■ **INSTRUCTION**: How many of the rows below contain the word "center"? Reply with the number alone.

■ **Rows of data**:
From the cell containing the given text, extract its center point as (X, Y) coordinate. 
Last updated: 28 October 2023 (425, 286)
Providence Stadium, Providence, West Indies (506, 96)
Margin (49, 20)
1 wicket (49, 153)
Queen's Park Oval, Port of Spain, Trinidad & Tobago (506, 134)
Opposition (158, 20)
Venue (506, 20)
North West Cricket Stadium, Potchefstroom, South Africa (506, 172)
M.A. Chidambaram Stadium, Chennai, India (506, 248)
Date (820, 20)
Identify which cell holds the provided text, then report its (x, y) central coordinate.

* * *

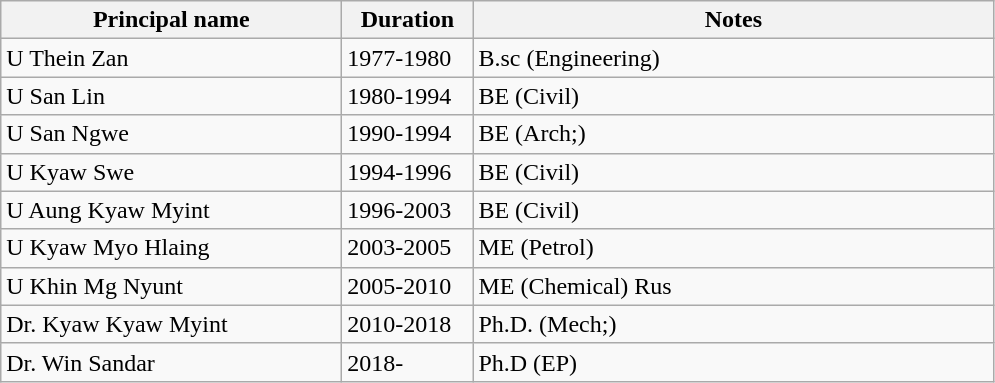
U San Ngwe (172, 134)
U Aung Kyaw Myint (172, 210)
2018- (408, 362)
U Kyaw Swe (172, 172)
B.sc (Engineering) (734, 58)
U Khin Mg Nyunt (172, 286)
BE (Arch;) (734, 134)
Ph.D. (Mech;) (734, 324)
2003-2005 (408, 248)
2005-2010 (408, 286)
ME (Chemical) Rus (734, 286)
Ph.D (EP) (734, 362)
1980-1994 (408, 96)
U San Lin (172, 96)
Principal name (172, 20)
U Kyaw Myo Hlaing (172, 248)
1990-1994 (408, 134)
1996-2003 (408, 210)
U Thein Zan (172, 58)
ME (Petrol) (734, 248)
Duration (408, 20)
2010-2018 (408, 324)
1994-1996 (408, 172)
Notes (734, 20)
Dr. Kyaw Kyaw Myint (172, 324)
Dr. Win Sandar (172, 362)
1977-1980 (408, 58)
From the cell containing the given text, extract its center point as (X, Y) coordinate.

■ **SOLUTION TO THIS EXERCISE**: 2